Restate each entry below word for word, without skipping any.

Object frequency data
Content starts
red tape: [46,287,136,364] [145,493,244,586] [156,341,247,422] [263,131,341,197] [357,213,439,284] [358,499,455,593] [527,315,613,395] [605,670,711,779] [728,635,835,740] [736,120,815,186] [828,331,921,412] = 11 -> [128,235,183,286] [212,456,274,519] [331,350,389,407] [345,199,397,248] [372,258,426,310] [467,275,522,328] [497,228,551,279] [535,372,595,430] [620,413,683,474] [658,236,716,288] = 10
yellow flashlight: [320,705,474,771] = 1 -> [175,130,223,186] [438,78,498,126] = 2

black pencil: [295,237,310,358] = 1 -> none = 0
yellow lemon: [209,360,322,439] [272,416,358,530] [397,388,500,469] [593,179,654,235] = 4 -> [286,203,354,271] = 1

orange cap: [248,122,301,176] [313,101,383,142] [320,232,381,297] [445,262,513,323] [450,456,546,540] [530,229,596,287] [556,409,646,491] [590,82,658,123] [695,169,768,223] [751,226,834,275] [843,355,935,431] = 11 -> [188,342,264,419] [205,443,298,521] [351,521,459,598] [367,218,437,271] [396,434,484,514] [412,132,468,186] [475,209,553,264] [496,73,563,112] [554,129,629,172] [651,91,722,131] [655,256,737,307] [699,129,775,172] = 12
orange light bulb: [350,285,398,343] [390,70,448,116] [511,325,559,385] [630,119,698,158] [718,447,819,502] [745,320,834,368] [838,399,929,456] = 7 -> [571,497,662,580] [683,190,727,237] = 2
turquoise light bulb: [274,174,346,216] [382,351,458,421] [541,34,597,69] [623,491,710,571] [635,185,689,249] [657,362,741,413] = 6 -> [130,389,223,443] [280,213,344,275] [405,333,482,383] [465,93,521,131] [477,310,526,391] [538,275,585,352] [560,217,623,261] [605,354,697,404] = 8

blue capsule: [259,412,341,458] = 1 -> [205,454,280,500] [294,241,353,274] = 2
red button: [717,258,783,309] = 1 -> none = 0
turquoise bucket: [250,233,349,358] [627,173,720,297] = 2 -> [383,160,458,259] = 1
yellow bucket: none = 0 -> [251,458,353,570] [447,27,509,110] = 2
Content ends
**REPLY**.
red tape: [46,287,136,364] [145,493,244,586] [156,341,247,422] [263,131,341,197] [357,213,439,284] [358,499,455,593] [527,315,613,395] [605,670,711,779] [728,635,835,740] [736,120,815,186] [828,331,921,412] = 11 -> [128,235,183,286] [212,456,274,519] [331,350,389,407] [345,199,397,248] [372,258,426,310] [467,275,522,328] [497,228,551,279] [535,372,595,430] [620,413,683,474] [658,236,716,288] = 10
yellow flashlight: [320,705,474,771] = 1 -> [175,130,223,186] [438,78,498,126] = 2

black pencil: [295,237,310,358] = 1 -> none = 0
yellow lemon: [209,360,322,439] [272,416,358,530] [397,388,500,469] [593,179,654,235] = 4 -> [286,203,354,271] = 1

orange cap: [248,122,301,176] [313,101,383,142] [320,232,381,297] [445,262,513,323] [450,456,546,540] [530,229,596,287] [556,409,646,491] [590,82,658,123] [695,169,768,223] [751,226,834,275] [843,355,935,431] = 11 -> [188,342,264,419] [205,443,298,521] [351,521,459,598] [367,218,437,271] [396,434,484,514] [412,132,468,186] [475,209,553,264] [496,73,563,112] [554,129,629,172] [651,91,722,131] [655,256,737,307] [699,129,775,172] = 12
orange light bulb: [350,285,398,343] [390,70,448,116] [511,325,559,385] [630,119,698,158] [718,447,819,502] [745,320,834,368] [838,399,929,456] = 7 -> [571,497,662,580] [683,190,727,237] = 2
turquoise light bulb: [274,174,346,216] [382,351,458,421] [541,34,597,69] [623,491,710,571] [635,185,689,249] [657,362,741,413] = 6 -> [130,389,223,443] [280,213,344,275] [405,333,482,383] [465,93,521,131] [477,310,526,391] [538,275,585,352] [560,217,623,261] [605,354,697,404] = 8

blue capsule: [259,412,341,458] = 1 -> [205,454,280,500] [294,241,353,274] = 2
red button: [717,258,783,309] = 1 -> none = 0
turquoise bucket: [250,233,349,358] [627,173,720,297] = 2 -> [383,160,458,259] = 1
yellow bucket: none = 0 -> [251,458,353,570] [447,27,509,110] = 2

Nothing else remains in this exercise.